(Dataset excerpts)
————————
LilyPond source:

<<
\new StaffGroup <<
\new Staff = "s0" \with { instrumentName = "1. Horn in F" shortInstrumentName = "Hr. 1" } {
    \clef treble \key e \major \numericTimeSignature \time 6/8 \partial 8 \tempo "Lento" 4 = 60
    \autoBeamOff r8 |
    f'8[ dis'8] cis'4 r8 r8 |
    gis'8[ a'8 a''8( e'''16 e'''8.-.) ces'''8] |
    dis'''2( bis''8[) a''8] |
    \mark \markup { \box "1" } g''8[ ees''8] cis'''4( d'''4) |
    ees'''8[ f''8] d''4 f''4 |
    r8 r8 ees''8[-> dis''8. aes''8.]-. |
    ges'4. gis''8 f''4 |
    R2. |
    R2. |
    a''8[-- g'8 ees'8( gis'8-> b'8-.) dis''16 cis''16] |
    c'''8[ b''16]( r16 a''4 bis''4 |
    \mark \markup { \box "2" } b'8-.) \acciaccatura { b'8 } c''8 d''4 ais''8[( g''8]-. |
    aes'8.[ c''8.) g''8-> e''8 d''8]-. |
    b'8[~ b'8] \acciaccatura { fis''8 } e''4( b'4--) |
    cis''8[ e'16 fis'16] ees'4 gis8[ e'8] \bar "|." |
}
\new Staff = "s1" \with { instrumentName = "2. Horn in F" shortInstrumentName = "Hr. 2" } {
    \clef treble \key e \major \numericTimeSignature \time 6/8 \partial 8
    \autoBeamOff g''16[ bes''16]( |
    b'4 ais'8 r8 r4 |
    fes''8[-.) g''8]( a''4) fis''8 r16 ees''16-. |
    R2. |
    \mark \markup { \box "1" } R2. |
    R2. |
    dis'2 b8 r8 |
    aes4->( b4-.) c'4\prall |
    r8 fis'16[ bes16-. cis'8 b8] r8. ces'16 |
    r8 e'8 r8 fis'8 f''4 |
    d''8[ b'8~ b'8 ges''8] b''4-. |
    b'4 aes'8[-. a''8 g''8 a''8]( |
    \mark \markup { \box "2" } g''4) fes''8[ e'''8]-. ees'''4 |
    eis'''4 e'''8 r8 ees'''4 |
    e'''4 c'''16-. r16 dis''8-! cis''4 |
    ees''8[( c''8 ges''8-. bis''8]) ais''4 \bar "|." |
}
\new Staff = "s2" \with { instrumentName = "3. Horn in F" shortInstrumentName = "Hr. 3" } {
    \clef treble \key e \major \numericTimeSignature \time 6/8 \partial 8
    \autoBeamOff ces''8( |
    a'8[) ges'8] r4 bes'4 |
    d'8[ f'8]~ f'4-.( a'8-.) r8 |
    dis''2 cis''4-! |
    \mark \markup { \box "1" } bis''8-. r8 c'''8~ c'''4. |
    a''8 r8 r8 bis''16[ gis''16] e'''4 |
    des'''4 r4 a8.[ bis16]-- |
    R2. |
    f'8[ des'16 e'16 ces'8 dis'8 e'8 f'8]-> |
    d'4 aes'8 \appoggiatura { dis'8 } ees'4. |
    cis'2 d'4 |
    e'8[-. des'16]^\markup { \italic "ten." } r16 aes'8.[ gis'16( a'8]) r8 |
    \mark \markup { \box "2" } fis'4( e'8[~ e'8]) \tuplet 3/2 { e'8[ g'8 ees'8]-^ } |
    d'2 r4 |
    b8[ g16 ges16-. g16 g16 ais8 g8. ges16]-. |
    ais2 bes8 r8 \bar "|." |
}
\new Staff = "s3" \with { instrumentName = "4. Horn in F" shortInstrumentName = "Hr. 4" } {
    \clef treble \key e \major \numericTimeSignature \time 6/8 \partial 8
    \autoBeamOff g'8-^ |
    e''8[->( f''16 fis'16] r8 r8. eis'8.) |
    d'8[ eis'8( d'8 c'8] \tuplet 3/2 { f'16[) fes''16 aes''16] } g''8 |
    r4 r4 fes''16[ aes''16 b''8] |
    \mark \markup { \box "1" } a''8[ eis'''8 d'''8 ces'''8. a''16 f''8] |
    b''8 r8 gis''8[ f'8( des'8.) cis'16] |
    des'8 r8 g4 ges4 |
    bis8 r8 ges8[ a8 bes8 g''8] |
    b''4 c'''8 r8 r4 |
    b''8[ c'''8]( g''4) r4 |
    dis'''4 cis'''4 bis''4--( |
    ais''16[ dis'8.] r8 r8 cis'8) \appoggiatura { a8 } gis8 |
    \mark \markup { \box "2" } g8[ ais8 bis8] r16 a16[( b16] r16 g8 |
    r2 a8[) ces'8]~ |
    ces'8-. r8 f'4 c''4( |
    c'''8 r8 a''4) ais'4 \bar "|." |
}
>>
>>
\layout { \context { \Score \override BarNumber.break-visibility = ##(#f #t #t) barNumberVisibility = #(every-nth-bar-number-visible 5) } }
————————
### What you need to do
Count the lines in the items above that contain the string "autoBeamOff". Give only the number.

### Full solution
4